** Task to carry out **
Write out all the items below as a numbered list, leaving out any blank lines.

** Dataset content **

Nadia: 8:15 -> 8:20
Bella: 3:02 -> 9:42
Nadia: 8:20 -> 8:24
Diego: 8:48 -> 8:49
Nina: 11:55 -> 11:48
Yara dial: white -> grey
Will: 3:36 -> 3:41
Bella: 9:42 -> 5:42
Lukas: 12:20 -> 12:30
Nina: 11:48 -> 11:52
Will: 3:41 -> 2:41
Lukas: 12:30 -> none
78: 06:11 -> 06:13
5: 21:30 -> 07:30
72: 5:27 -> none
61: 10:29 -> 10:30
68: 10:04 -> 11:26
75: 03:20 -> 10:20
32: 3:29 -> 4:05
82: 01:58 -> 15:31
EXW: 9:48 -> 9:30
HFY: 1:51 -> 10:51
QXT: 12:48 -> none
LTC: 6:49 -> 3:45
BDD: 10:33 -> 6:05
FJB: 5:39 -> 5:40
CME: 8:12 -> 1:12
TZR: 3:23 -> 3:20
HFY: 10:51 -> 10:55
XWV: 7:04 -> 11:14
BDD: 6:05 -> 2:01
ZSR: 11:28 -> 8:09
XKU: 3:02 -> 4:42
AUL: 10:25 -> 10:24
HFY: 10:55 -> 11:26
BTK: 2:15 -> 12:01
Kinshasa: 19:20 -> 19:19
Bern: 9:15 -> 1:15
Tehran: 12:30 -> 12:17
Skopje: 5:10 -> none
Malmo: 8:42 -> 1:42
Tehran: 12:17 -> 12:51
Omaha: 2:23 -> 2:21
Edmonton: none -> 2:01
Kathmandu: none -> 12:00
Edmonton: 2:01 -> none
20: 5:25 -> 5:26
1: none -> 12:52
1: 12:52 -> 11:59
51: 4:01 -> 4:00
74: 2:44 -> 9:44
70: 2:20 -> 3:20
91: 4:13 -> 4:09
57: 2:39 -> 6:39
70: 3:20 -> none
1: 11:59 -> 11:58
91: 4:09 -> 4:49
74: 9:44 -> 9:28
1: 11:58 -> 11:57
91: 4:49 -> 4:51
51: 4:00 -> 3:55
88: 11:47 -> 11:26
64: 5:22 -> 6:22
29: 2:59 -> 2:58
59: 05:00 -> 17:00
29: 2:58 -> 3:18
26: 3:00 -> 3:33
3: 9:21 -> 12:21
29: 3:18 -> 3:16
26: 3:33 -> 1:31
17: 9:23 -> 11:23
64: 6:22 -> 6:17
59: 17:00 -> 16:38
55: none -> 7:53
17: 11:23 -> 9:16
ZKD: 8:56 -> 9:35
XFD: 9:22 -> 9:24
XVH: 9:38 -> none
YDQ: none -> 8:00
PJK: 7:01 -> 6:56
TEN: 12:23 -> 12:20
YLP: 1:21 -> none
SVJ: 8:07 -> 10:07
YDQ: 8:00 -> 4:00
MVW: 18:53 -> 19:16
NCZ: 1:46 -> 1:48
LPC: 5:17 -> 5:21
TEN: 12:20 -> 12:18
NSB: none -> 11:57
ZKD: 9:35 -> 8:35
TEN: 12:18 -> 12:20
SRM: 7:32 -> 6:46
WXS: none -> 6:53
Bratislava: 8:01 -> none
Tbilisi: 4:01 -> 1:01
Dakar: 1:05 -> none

** In response **
1. Nadia: 8:15 -> 8:20
2. Bella: 3:02 -> 9:42
3. Nadia: 8:20 -> 8:24
4. Diego: 8:48 -> 8:49
5. Nina: 11:55 -> 11:48
6. Yara dial: white -> grey
7. Will: 3:36 -> 3:41
8. Bella: 9:42 -> 5:42
9. Lukas: 12:20 -> 12:30
10. Nina: 11:48 -> 11:52
11. Will: 3:41 -> 2:41
12. Lukas: 12:30 -> none
13. 78: 06:11 -> 06:13
14. 5: 21:30 -> 07:30
15. 72: 5:27 -> none
16. 61: 10:29 -> 10:30
17. 68: 10:04 -> 11:26
18. 75: 03:20 -> 10:20
19. 32: 3:29 -> 4:05
20. 82: 01:58 -> 15:31
21. EXW: 9:48 -> 9:30
22. HFY: 1:51 -> 10:51
23. QXT: 12:48 -> none
24. LTC: 6:49 -> 3:45
25. BDD: 10:33 -> 6:05
26. FJB: 5:39 -> 5:40
27. CME: 8:12 -> 1:12
28. TZR: 3:23 -> 3:20
29. HFY: 10:51 -> 10:55
30. XWV: 7:04 -> 11:14
31. BDD: 6:05 -> 2:01
32. ZSR: 11:28 -> 8:09
33. XKU: 3:02 -> 4:42
34. AUL: 10:25 -> 10:24
35. HFY: 10:55 -> 11:26
36. BTK: 2:15 -> 12:01
37. Kinshasa: 19:20 -> 19:19
38. Bern: 9:15 -> 1:15
39. Tehran: 12:30 -> 12:17
40. Skopje: 5:10 -> none
41. Malmo: 8:42 -> 1:42
42. Tehran: 12:17 -> 12:51
43. Omaha: 2:23 -> 2:21
44. Edmonton: none -> 2:01
45. Kathmandu: none -> 12:00
46. Edmonton: 2:01 -> none
47. 20: 5:25 -> 5:26
48. 1: none -> 12:52
49. 1: 12:52 -> 11:59
50. 51: 4:01 -> 4:00
51. 74: 2:44 -> 9:44
52. 70: 2:20 -> 3:20
53. 91: 4:13 -> 4:09
54. 57: 2:39 -> 6:39
55. 70: 3:20 -> none
56. 1: 11:59 -> 11:58
57. 91: 4:09 -> 4:49
58. 74: 9:44 -> 9:28
59. 1: 11:58 -> 11:57
60. 91: 4:49 -> 4:51
61. 51: 4:00 -> 3:55
62. 88: 11:47 -> 11:26
63. 64: 5:22 -> 6:22
64. 29: 2:59 -> 2:58
65. 59: 05:00 -> 17:00
66. 29: 2:58 -> 3:18
67. 26: 3:00 -> 3:33
68. 3: 9:21 -> 12:21
69. 29: 3:18 -> 3:16
70. 26: 3:33 -> 1:31
71. 17: 9:23 -> 11:23
72. 64: 6:22 -> 6:17
73. 59: 17:00 -> 16:38
74. 55: none -> 7:53
75. 17: 11:23 -> 9:16
76. ZKD: 8:56 -> 9:35
77. XFD: 9:22 -> 9:24
78. XVH: 9:38 -> none
79. YDQ: none -> 8:00
80. PJK: 7:01 -> 6:56
81. TEN: 12:23 -> 12:20
82. YLP: 1:21 -> none
83. SVJ: 8:07 -> 10:07
84. YDQ: 8:00 -> 4:00
85. MVW: 18:53 -> 19:16
86. NCZ: 1:46 -> 1:48
87. LPC: 5:17 -> 5:21
88. TEN: 12:20 -> 12:18
89. NSB: none -> 11:57
90. ZKD: 9:35 -> 8:35
91. TEN: 12:18 -> 12:20
92. SRM: 7:32 -> 6:46
93. WXS: none -> 6:53
94. Bratislava: 8:01 -> none
95. Tbilisi: 4:01 -> 1:01
96. Dakar: 1:05 -> none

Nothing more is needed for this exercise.